### ABOUT THIS EXERCISE
Line count for "triangle": report how many lines in this material hold that string, with the number alone as the answer.

### STORED DATA
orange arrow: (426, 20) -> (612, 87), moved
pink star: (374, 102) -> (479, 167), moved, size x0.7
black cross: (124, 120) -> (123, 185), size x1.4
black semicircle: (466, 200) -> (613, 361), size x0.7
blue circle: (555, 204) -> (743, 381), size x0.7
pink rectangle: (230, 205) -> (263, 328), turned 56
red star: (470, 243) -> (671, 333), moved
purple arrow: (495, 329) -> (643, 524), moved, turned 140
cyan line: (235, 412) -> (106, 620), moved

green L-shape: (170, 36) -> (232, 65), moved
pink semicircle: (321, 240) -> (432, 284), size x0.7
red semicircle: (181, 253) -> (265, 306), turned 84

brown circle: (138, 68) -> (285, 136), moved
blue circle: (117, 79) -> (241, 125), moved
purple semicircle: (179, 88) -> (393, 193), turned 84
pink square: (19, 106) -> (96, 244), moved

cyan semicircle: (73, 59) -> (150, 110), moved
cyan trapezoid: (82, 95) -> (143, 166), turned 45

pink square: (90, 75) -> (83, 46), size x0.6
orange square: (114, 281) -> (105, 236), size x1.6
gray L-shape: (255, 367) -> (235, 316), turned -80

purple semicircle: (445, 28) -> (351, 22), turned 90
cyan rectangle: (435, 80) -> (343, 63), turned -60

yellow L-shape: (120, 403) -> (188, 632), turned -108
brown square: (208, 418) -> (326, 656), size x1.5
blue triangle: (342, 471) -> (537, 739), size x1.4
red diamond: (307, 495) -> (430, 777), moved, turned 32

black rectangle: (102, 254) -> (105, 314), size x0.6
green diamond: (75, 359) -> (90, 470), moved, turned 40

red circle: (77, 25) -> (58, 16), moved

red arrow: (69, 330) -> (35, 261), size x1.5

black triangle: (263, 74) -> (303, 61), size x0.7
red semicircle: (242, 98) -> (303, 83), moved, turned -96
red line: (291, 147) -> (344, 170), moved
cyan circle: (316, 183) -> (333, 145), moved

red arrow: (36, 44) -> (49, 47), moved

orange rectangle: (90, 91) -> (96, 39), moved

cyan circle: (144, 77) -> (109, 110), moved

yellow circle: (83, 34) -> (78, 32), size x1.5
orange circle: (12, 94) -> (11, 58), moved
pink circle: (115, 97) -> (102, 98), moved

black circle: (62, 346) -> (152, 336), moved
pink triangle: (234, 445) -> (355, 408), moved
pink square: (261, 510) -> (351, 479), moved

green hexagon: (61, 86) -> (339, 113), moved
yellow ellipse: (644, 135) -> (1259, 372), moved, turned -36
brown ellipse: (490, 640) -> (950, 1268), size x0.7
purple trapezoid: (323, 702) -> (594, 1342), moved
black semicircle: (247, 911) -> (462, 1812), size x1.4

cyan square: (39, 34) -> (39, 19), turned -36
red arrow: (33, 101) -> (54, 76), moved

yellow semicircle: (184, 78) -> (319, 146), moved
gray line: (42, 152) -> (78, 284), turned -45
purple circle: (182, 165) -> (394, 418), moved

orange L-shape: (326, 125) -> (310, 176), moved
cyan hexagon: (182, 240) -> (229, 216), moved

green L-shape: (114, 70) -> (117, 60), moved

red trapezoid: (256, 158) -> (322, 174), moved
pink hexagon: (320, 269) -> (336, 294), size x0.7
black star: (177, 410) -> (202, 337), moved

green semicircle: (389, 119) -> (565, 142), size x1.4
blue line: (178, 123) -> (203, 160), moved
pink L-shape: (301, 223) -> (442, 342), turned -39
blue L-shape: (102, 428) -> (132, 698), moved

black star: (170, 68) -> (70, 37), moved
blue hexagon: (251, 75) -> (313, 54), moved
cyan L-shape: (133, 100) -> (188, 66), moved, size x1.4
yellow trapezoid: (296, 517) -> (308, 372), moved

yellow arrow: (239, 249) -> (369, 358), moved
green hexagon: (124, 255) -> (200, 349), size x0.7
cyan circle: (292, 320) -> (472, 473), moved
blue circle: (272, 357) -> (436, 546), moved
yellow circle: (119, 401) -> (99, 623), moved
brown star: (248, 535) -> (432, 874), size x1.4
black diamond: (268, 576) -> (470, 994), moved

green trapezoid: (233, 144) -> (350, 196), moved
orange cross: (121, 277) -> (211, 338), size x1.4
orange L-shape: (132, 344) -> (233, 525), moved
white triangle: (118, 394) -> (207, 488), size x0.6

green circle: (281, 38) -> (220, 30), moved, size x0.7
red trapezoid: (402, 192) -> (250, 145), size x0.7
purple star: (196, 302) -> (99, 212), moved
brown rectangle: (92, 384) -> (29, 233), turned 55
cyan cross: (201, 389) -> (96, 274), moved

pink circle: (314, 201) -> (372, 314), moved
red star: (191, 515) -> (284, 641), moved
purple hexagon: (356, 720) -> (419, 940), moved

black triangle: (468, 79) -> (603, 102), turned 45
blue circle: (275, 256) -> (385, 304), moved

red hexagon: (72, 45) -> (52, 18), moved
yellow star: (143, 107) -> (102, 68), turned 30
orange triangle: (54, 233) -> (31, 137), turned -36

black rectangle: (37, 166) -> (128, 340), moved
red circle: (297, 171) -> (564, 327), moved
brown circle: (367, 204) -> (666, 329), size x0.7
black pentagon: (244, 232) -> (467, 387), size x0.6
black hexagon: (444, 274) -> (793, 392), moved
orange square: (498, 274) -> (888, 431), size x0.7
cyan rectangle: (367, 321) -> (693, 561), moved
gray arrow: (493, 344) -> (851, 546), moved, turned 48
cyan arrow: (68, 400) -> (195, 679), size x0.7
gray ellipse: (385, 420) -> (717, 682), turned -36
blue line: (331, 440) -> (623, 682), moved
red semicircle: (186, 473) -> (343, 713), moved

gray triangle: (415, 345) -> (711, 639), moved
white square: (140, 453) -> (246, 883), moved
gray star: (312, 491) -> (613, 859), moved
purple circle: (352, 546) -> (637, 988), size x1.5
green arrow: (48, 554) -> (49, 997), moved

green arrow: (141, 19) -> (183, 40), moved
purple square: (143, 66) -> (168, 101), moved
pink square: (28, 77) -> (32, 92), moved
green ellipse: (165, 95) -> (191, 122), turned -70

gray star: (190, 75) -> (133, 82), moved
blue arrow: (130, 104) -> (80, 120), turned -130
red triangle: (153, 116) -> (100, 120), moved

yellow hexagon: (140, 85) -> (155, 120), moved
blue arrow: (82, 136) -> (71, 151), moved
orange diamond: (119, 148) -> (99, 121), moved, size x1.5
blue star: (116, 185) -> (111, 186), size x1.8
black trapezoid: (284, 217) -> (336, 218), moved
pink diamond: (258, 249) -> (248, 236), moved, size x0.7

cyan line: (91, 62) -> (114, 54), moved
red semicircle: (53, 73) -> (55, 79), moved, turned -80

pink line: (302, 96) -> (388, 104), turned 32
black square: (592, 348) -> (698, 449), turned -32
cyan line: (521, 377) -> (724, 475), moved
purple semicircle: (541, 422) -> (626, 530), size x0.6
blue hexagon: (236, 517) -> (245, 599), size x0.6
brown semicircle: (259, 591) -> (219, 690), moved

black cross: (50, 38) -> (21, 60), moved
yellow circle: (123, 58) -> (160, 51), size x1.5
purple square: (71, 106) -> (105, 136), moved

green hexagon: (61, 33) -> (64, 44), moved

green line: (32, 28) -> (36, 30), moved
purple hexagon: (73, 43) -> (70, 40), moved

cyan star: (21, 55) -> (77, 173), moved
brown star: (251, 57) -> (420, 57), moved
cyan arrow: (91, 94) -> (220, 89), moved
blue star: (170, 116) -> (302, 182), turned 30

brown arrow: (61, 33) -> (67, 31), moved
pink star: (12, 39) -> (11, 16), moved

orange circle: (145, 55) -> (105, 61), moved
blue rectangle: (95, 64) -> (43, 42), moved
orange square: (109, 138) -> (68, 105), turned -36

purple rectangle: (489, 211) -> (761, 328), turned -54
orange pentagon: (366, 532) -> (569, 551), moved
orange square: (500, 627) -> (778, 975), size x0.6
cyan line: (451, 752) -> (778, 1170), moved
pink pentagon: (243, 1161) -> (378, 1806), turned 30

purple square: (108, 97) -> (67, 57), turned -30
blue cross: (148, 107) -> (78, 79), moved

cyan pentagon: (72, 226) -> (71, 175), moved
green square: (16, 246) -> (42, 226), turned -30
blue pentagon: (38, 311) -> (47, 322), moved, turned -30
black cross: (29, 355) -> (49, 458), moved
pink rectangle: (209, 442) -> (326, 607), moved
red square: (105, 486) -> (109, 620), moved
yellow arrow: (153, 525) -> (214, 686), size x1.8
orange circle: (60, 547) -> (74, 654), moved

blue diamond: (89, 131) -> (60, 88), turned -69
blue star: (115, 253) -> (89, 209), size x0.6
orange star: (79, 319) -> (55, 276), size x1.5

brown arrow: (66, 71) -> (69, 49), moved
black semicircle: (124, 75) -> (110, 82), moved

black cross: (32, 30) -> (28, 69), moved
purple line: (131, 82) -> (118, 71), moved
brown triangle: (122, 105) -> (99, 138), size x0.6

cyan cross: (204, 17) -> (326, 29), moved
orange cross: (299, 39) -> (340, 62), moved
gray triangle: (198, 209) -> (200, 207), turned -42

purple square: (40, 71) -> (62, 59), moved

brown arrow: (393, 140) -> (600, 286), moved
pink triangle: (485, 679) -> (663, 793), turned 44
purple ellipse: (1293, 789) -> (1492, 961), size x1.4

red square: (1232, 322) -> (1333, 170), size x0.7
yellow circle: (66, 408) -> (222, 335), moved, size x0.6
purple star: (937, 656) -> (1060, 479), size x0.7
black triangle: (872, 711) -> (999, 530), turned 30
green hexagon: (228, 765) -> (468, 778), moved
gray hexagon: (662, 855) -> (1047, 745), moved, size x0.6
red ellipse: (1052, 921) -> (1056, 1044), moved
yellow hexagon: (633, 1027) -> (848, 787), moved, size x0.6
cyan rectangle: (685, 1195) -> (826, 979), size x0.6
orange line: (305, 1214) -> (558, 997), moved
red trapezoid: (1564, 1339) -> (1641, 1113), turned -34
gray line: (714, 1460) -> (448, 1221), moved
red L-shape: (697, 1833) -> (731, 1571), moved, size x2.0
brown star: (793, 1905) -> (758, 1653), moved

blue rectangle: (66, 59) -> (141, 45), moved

### ANSWER BOX
12